**Work item:** Please copy each line of the listing that includes the string "purple".

**Information supplied:**
Start of Block

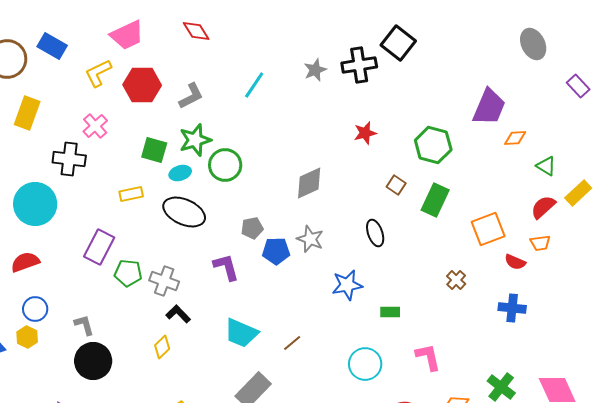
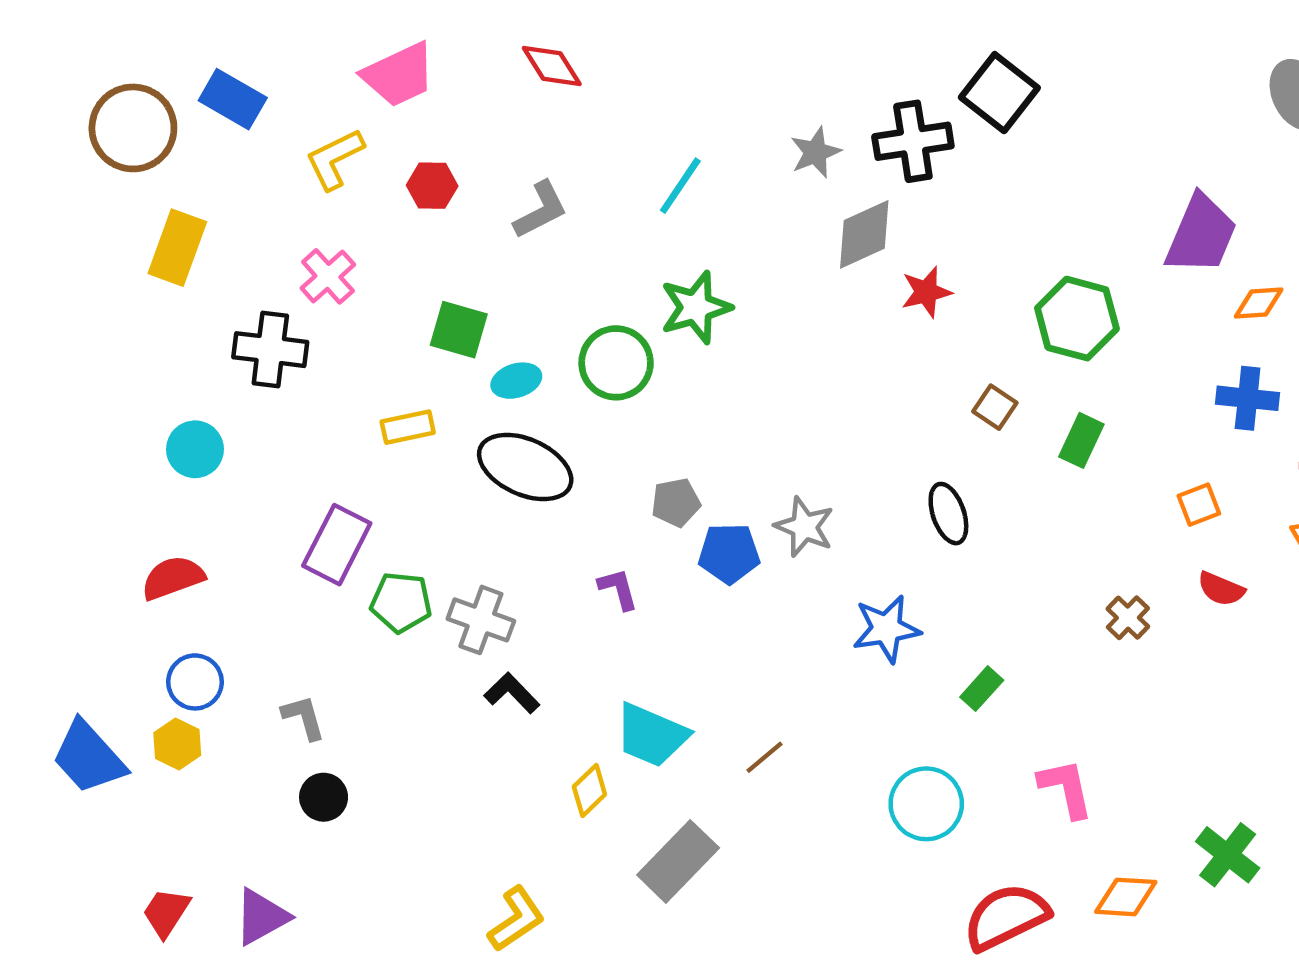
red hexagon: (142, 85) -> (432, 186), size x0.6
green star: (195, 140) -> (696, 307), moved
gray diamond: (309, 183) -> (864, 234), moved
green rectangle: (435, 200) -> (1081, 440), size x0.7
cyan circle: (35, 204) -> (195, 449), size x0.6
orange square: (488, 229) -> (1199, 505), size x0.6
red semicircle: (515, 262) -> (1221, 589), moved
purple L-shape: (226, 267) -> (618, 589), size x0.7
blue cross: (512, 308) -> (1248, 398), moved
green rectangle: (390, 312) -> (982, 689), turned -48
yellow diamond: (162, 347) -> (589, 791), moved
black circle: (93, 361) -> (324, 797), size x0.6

End of Block
Start of Block

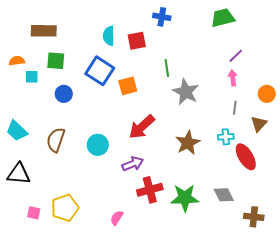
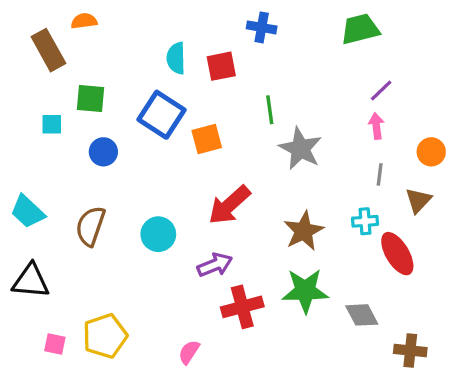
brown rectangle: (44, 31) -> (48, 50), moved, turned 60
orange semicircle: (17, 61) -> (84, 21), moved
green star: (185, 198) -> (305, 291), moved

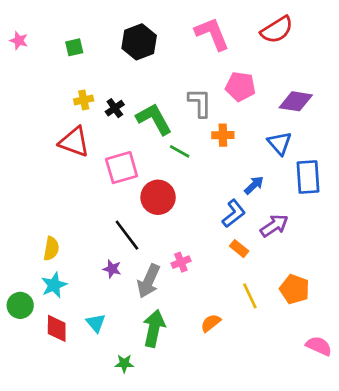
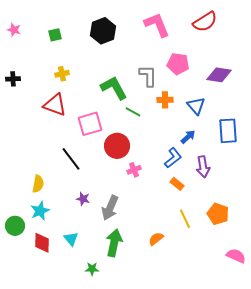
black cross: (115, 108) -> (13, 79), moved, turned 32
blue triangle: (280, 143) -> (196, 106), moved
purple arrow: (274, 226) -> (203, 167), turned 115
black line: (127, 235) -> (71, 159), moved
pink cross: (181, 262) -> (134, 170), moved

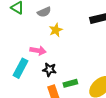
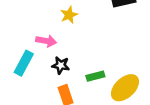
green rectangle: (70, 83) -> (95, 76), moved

End of Block

**Solution for this task:**
purple L-shape: (226, 267) -> (618, 589), size x0.7
purple arrow: (274, 226) -> (203, 167), turned 115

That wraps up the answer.